Shape transformation data:
* * * *

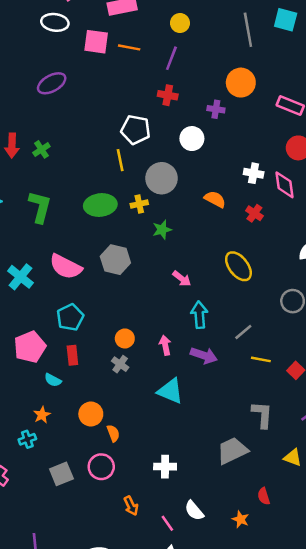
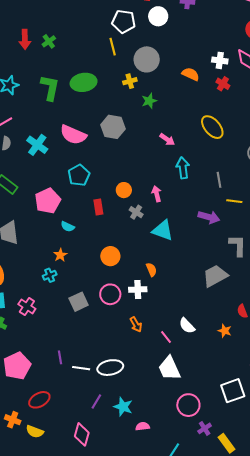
white circle: (192, 139) -> (158, 16), moved
white cross: (254, 173) -> (220, 60), moved
green ellipse: (100, 205) -> (84, 82), moved
gray line: (243, 332) -> (219, 180), turned -56
red rectangle: (72, 355) -> (98, 207), moved
purple arrow: (204, 355) -> (209, 217), moved
gray cross: (120, 364) -> (136, 212), moved
orange circle: (91, 414) -> (110, 256), moved
orange semicircle: (113, 433) -> (151, 270), moved
white cross: (165, 467) -> (138, 290), moved

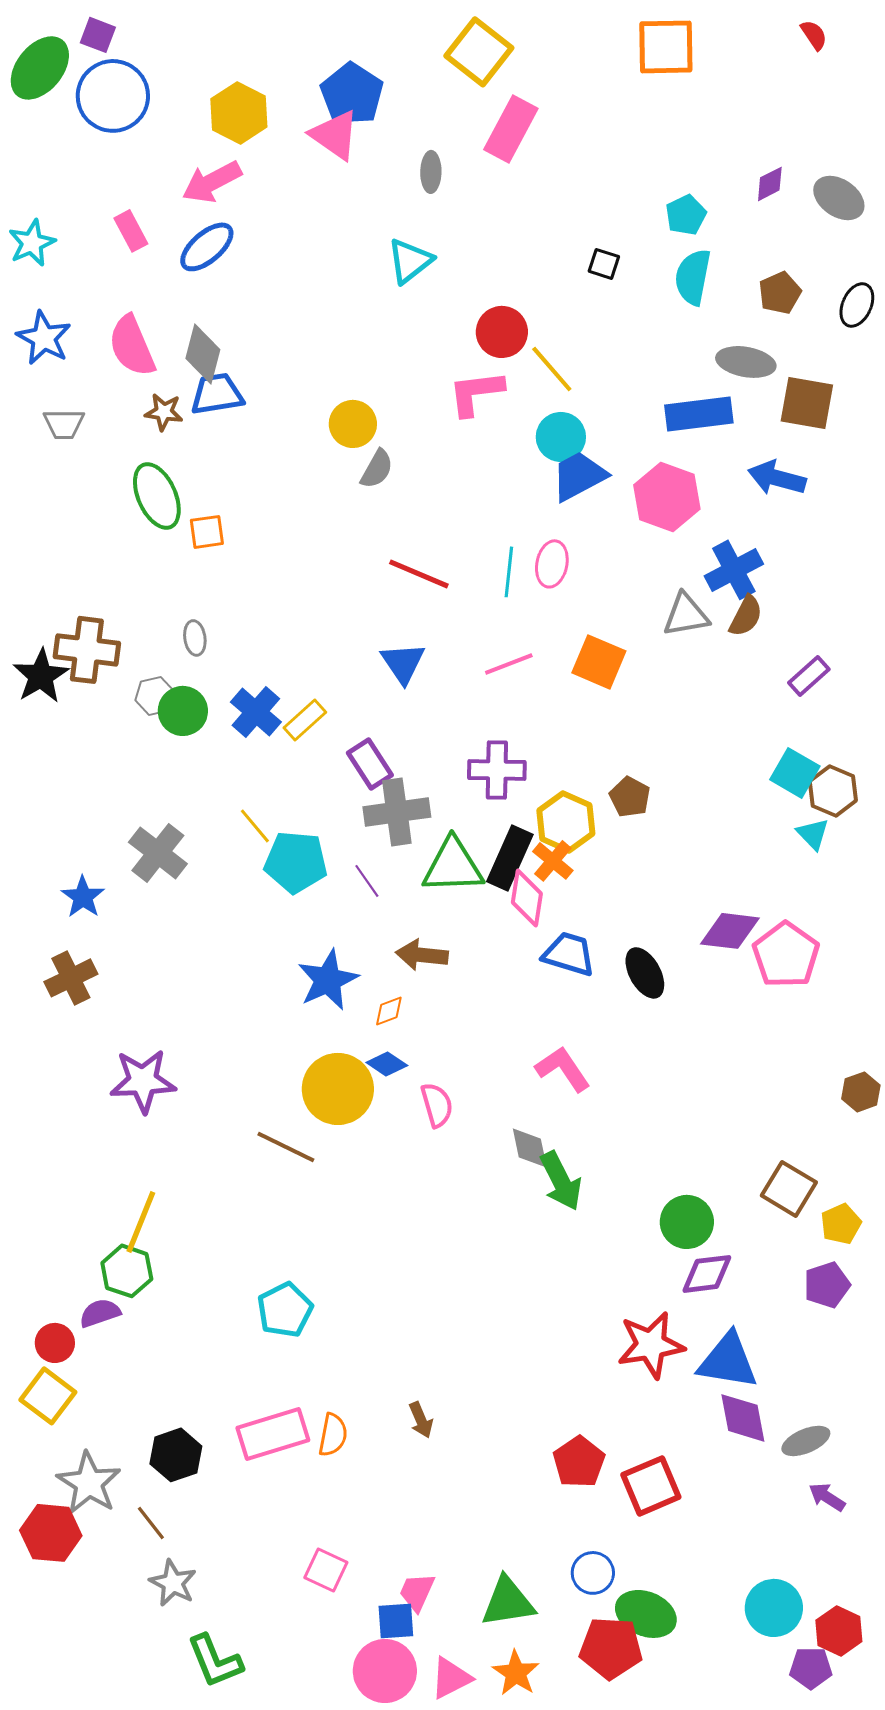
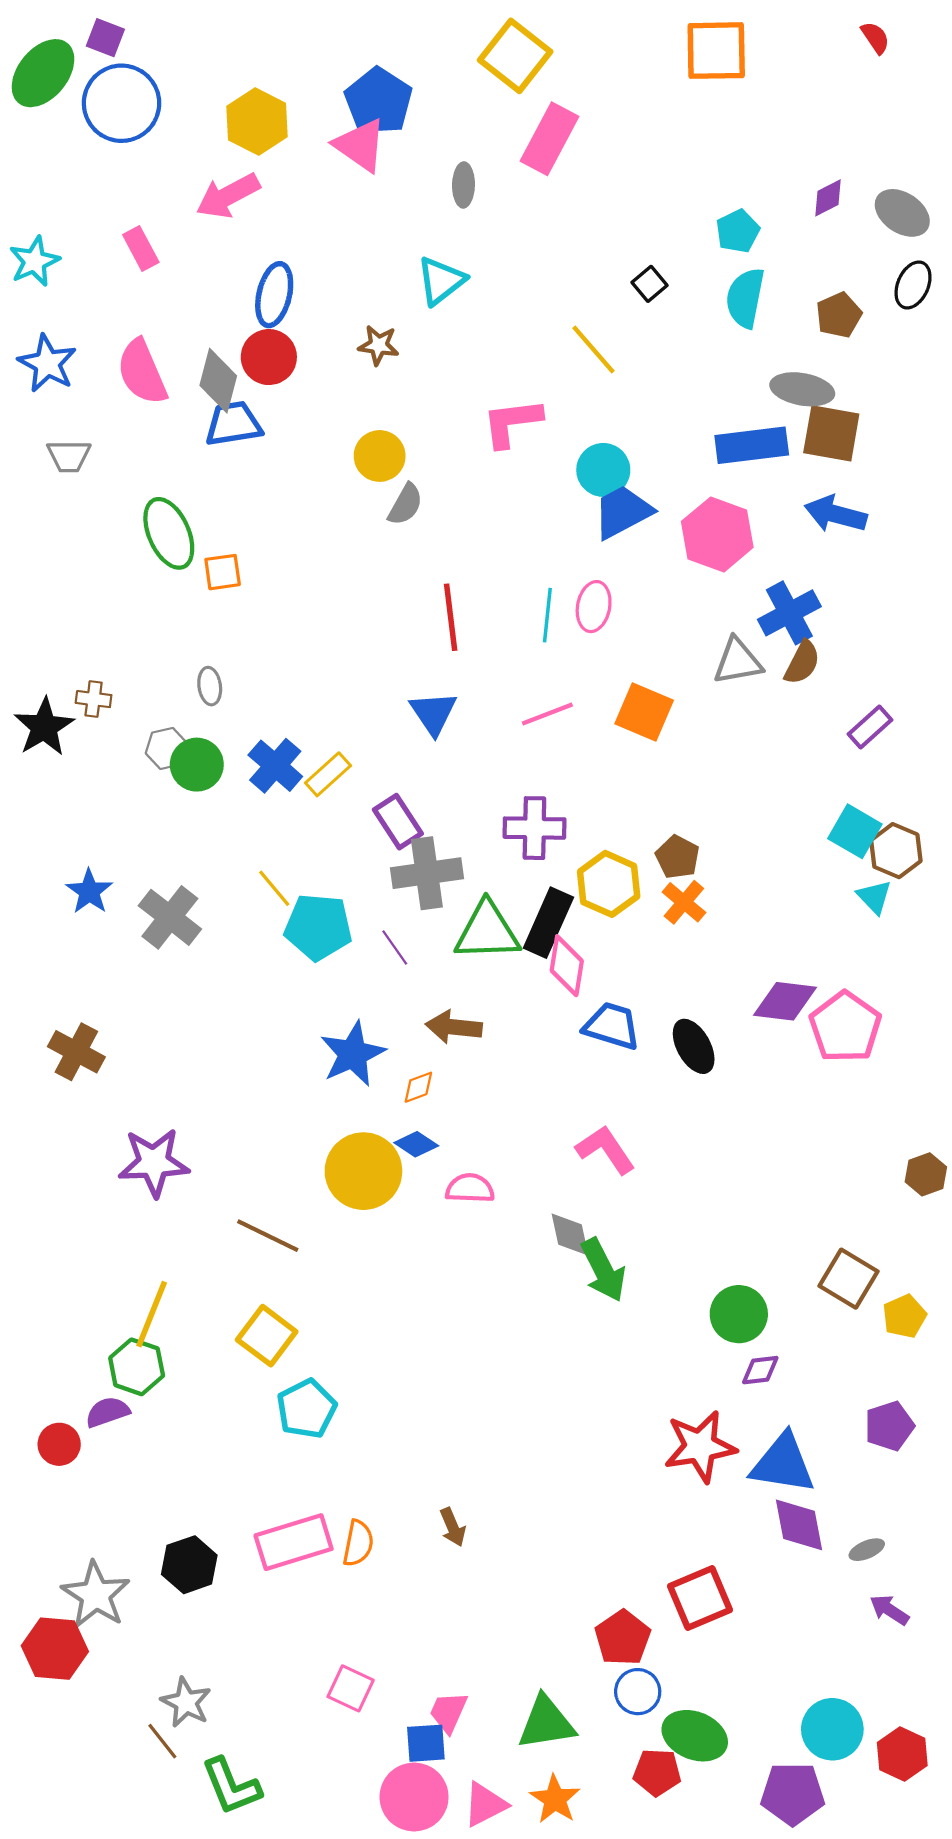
blue ellipse: (207, 247) -> (274, 295), moved, turned -36
black square: (604, 264) -> (650, 284), turned 32
black ellipse: (857, 305) -> (913, 285), moved
red circle: (502, 332) -> (269, 357), moved
yellow line: (552, 369) -> (594, 350), moved
brown square: (807, 403) -> (831, 433), moved
brown star: (164, 412) -> (379, 345), moved
red line: (419, 574) -> (451, 617), turned 60
brown cross: (87, 650) -> (94, 699), size x0.5
orange cross: (553, 861) -> (684, 902), moved
blue star: (83, 897) -> (89, 892), moved
brown cross: (71, 978) -> (76, 1052), turned -36
pink semicircle: (437, 1105) -> (470, 1188), turned -72
brown line: (286, 1147) -> (268, 1236), moved
purple diamond: (707, 1274) -> (760, 1370), size x0.7
purple pentagon: (827, 1285) -> (889, 1426), moved
yellow square: (48, 1396) -> (267, 1336), moved
gray ellipse: (806, 1441) -> (867, 1550), size x0.7
red pentagon: (579, 1462) -> (623, 1638), moved
brown line: (151, 1523) -> (162, 1741), moved
red pentagon: (611, 1648) -> (657, 1772), size x0.7
purple pentagon: (811, 1668) -> (793, 1794), moved, size x1.4

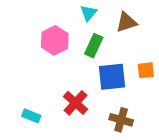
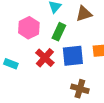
red cross: (76, 103) -> (45, 58), moved
cyan rectangle: (31, 116) -> (11, 64), moved

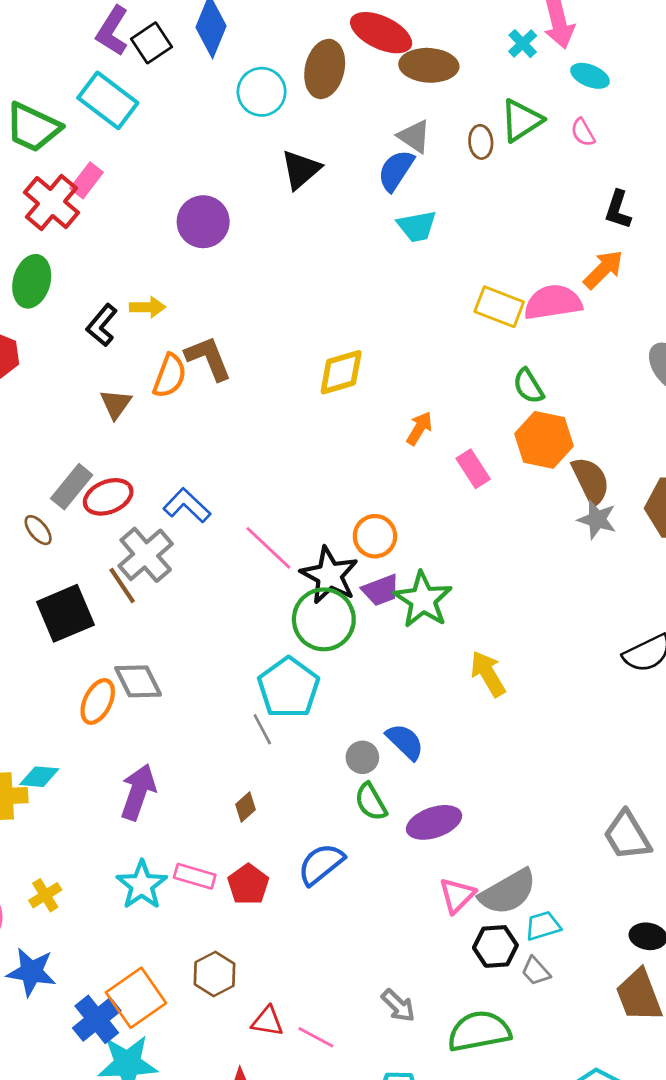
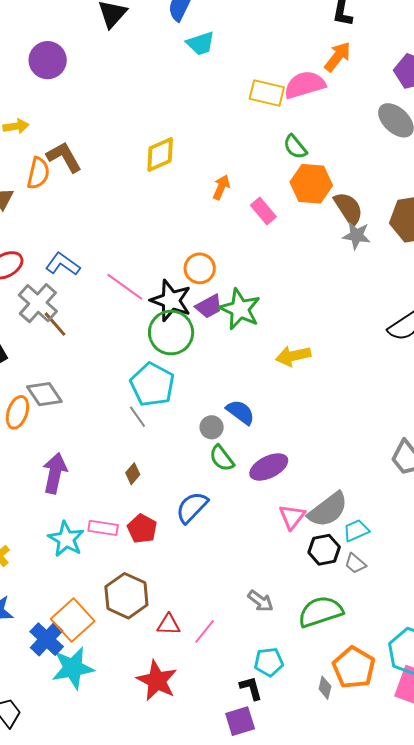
brown line: (122, 585) -> (55, 324), moved
yellow arrow: (488, 674) -> (293, 356), turned -64
brown hexagon: (215, 974) -> (126, 596), size x1.4
pink line: (316, 1037) -> (205, 631), turned -72

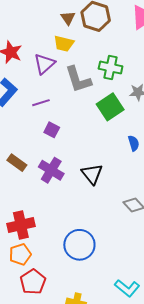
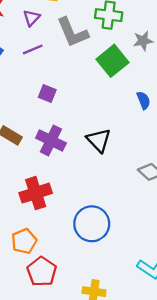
purple triangle: (44, 64) -> (32, 18), size x0.7
purple line: (41, 103) -> (33, 49), moved
red cross: (21, 225) -> (36, 193), moved

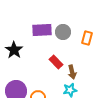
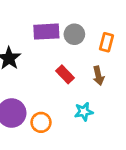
brown arrow: (72, 72) -> (98, 76), moved

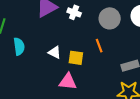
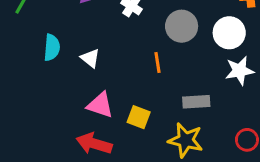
cyan semicircle: (19, 46) -> (52, 47), moved
yellow square: (76, 58) -> (139, 117), moved

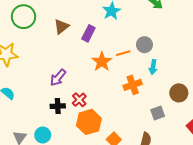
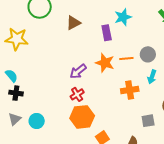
purple rectangle: (88, 33) -> (107, 33), moved, turned -49
orange star: (102, 62) -> (105, 63), turned -30
purple arrow: (58, 78) -> (78, 71), moved
black cross: (58, 106) -> (16, 93), moved

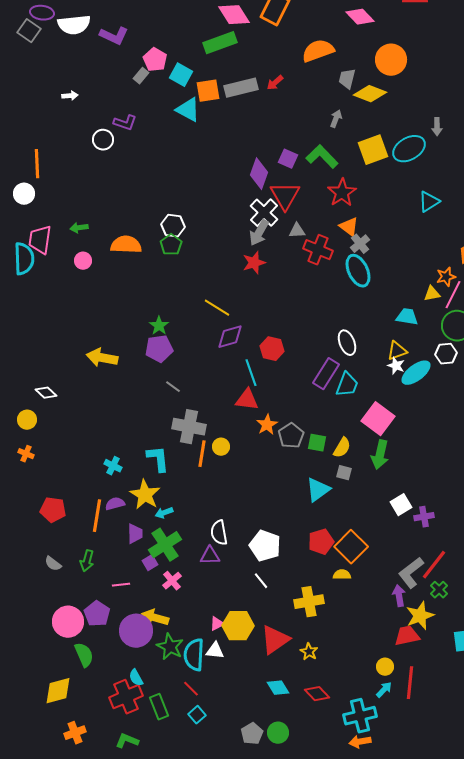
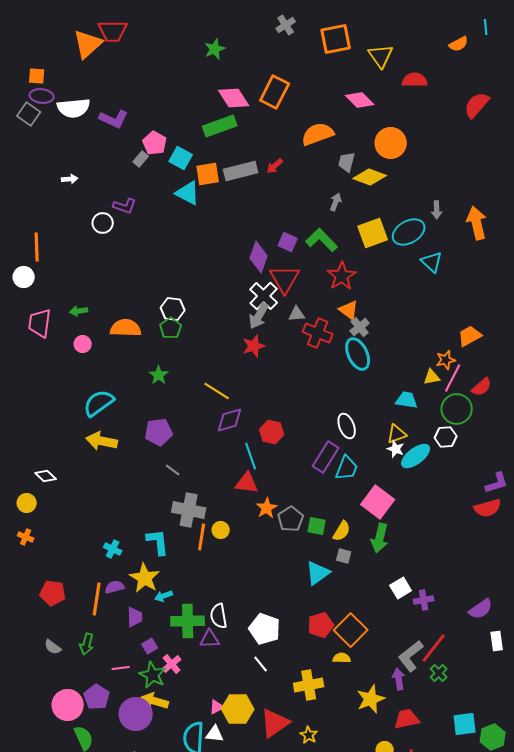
cyan triangle: (429, 202) -> (432, 262), moved, turned -45
cyan semicircle: (24, 259) -> (99, 403), moved, turned -124
green star: (159, 326) -> (159, 375), moved
green cross: (165, 545) -> (188, 621), moved, turned 32
yellow star: (420, 616) -> (371, 699), moved
green star: (170, 647) -> (153, 675), moved

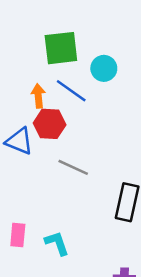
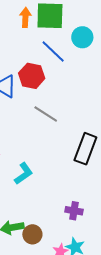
orange arrow: (38, 96) -> (25, 17), moved
cyan L-shape: (57, 243) -> (24, 174), turned 65

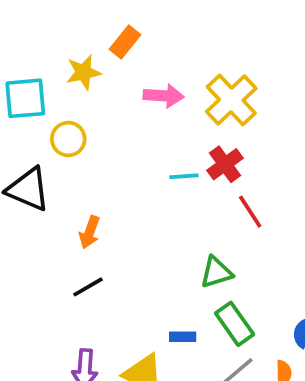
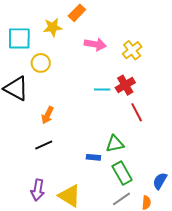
yellow cross: (231, 100) -> (132, 50), size x0.7
blue rectangle: (183, 337) -> (93, 157), moved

* * * *

Instructions for the task: Starting at the line above that holds "pink semicircle: (437, 1105)" and ending at the line that holds "purple pentagon: (827, 1285)", transcribe each line exactly and include no other lines.

Solution for this exercise:
pink semicircle: (437, 1105) -> (470, 1188), turned -72
brown line: (286, 1147) -> (268, 1236), moved
purple diamond: (707, 1274) -> (760, 1370), size x0.7
purple pentagon: (827, 1285) -> (889, 1426), moved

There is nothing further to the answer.